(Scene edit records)
Content starts
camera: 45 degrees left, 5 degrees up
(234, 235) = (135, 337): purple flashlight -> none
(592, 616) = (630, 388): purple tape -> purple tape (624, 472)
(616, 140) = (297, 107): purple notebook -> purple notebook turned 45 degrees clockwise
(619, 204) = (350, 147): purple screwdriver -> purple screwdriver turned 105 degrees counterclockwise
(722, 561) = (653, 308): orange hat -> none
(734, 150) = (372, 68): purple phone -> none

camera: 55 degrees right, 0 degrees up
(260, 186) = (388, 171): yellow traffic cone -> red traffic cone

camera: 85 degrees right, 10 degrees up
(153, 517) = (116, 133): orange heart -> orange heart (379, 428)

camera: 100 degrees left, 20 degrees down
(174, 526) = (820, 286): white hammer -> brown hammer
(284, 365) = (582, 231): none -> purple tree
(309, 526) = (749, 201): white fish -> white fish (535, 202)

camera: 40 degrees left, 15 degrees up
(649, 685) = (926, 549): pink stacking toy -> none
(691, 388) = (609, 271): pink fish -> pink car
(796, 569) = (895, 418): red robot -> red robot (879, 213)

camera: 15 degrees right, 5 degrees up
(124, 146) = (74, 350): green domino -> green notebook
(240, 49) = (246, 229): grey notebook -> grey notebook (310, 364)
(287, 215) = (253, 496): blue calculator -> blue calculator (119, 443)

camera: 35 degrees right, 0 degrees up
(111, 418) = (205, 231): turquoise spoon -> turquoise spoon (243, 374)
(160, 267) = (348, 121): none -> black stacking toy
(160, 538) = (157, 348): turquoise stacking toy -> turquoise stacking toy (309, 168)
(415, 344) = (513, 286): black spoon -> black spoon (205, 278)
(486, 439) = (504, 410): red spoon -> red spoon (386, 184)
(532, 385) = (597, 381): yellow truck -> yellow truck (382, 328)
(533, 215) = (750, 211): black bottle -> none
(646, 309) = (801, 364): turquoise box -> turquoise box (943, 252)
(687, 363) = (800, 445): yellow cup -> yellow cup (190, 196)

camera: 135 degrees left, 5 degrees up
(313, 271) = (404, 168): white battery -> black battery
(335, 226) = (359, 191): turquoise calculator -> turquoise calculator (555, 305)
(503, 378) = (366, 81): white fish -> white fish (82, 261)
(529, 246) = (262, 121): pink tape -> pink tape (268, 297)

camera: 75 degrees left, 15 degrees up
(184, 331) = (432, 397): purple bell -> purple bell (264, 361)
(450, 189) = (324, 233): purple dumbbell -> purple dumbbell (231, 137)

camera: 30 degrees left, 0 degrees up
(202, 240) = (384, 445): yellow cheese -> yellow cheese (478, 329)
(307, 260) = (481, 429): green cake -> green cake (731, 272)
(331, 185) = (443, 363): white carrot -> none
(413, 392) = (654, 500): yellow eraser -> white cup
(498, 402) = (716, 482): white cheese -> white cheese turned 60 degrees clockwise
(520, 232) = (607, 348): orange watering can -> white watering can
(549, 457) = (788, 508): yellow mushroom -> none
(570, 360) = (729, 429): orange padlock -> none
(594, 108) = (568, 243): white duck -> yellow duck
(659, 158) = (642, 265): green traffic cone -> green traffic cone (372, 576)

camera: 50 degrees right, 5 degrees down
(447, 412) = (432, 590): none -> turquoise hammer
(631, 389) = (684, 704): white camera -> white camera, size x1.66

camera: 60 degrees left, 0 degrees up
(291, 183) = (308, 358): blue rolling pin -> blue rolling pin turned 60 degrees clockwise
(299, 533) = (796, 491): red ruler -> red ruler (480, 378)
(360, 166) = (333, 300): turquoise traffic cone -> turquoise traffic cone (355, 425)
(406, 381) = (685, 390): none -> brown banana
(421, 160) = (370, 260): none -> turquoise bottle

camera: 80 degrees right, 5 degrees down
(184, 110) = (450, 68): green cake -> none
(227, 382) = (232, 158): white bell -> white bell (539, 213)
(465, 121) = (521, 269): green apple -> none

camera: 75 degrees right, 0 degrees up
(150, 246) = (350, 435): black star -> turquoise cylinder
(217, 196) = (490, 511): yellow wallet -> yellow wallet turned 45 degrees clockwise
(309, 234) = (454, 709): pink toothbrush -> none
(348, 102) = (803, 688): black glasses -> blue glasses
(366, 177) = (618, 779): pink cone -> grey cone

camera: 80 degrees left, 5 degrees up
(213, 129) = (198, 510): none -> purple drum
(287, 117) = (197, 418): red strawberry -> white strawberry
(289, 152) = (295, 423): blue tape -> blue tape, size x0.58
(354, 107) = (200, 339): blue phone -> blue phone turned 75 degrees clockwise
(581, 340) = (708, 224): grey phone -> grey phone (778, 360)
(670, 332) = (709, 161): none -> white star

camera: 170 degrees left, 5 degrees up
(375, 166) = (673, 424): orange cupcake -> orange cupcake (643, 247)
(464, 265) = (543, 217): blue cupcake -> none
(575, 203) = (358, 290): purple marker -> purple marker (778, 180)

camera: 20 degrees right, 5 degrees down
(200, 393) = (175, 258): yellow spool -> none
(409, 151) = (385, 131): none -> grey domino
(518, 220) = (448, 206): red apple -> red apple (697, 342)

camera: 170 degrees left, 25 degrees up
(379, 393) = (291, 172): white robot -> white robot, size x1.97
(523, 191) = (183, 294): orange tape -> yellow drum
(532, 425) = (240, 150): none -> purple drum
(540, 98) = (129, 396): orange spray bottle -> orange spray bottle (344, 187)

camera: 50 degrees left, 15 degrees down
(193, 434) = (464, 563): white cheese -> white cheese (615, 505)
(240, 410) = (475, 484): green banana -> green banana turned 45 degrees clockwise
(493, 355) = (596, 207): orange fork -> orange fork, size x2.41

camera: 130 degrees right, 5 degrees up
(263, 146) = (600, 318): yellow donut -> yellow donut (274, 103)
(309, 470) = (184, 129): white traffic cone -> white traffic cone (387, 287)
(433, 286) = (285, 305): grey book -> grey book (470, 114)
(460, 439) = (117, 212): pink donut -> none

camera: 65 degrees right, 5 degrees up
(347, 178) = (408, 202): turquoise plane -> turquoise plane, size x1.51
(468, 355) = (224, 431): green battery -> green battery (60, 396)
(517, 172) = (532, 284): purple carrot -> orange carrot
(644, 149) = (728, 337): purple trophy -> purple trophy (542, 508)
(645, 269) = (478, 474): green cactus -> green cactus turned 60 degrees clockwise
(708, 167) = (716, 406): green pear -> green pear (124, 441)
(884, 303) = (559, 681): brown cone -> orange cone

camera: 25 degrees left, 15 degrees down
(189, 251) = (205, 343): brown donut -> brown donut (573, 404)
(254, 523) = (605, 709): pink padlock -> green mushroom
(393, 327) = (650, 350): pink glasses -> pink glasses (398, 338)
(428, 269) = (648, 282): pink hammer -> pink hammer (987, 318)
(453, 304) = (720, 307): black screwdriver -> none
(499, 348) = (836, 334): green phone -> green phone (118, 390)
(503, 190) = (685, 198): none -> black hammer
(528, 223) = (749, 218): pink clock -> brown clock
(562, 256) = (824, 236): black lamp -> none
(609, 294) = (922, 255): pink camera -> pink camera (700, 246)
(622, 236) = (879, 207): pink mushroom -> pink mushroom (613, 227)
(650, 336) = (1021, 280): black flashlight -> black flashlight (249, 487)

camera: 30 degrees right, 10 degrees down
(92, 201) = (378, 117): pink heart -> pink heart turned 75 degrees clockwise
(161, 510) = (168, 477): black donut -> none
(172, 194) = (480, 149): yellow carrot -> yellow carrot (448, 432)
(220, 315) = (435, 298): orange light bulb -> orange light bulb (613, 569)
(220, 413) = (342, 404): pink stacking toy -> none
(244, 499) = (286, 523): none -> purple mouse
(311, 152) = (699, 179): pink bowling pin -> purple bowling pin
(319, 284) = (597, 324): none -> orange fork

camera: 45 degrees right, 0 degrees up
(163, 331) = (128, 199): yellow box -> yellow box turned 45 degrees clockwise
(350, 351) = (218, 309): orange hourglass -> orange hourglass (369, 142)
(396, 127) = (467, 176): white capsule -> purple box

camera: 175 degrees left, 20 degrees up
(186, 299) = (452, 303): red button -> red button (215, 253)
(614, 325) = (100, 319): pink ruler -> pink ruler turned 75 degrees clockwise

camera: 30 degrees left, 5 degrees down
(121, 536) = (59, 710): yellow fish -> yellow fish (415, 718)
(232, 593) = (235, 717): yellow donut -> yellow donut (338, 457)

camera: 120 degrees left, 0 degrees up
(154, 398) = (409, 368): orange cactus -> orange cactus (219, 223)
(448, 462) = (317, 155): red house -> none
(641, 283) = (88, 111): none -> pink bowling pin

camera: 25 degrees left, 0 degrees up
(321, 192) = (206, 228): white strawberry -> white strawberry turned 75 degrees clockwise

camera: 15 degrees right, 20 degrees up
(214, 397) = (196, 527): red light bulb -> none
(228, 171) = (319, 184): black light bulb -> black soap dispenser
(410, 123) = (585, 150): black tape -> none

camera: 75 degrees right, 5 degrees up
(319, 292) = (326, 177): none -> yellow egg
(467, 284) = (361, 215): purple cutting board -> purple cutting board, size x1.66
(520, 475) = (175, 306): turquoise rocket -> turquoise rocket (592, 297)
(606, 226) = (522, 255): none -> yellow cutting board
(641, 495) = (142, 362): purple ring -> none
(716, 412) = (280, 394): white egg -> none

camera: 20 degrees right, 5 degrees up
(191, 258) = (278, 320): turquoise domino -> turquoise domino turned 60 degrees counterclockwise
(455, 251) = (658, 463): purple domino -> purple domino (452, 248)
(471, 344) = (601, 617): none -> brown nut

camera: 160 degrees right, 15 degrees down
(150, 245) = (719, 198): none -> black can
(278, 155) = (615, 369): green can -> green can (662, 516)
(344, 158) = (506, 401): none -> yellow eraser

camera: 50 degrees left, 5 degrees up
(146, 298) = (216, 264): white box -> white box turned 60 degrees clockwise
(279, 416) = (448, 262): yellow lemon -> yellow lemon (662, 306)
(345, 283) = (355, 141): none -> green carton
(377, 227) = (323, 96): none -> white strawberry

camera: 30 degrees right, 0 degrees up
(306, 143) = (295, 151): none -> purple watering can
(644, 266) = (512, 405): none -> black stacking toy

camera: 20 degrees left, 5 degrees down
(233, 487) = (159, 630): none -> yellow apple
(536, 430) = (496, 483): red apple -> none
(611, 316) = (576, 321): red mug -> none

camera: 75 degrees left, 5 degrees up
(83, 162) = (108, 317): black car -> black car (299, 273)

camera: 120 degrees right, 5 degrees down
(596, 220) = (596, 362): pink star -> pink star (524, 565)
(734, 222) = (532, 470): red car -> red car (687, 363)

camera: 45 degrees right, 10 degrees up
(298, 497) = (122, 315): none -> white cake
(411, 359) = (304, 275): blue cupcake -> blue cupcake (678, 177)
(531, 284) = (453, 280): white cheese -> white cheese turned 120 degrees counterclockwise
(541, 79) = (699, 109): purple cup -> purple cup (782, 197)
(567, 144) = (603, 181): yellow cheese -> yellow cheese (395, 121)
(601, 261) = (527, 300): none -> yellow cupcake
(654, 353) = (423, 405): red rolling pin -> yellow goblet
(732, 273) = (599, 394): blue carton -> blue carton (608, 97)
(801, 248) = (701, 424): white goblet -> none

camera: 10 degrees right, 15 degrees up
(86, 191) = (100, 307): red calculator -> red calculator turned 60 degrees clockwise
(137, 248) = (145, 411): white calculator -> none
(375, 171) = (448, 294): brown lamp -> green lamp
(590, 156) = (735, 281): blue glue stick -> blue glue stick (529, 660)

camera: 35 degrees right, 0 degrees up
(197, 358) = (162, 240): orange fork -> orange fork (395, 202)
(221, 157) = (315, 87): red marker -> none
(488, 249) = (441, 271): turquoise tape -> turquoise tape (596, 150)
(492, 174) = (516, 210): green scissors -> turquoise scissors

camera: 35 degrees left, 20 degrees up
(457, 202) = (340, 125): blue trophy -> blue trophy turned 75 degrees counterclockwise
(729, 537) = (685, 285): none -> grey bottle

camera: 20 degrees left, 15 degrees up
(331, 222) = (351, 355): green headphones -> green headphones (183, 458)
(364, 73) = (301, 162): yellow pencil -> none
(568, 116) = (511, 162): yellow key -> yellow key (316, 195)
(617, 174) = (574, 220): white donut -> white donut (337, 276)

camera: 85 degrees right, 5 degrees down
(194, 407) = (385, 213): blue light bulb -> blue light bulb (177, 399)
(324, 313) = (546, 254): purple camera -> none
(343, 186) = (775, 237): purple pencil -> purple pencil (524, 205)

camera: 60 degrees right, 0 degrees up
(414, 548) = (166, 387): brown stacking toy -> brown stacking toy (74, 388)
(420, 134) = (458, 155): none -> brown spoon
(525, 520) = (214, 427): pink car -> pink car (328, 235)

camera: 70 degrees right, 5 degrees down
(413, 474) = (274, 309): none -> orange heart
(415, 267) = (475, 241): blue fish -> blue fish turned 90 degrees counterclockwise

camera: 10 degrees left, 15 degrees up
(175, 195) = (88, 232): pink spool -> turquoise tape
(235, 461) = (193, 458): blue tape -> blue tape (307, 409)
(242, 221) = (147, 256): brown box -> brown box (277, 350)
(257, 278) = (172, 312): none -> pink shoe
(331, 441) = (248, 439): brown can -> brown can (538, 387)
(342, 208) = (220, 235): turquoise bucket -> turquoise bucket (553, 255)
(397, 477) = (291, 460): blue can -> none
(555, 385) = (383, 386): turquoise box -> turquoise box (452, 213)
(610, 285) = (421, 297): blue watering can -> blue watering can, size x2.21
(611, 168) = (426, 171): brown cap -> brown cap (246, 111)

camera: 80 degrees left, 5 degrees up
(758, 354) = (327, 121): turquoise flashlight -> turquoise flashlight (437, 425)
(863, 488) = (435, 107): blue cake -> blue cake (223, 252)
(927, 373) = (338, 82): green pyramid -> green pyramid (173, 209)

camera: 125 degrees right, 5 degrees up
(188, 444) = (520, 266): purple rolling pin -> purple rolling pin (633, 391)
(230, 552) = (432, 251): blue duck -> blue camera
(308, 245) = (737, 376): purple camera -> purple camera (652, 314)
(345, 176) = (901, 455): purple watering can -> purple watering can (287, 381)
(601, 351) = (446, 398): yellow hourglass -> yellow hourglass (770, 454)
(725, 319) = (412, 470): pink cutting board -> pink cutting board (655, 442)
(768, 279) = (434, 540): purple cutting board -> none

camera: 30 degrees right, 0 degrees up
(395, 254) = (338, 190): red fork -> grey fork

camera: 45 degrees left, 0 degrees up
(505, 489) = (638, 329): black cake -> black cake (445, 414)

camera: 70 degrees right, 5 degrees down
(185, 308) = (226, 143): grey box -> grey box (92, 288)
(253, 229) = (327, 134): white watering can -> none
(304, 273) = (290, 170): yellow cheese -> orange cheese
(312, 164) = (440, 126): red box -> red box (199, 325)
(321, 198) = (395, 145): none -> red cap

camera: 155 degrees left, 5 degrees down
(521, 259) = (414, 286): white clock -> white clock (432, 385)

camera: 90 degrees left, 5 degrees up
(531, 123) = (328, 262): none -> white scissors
Content ends
- Task directions:
List, from the entries above, every line in which the word "goblet" shows up.

- Result below:
(654, 353) = (423, 405): red rolling pin -> yellow goblet
(801, 248) = (701, 424): white goblet -> none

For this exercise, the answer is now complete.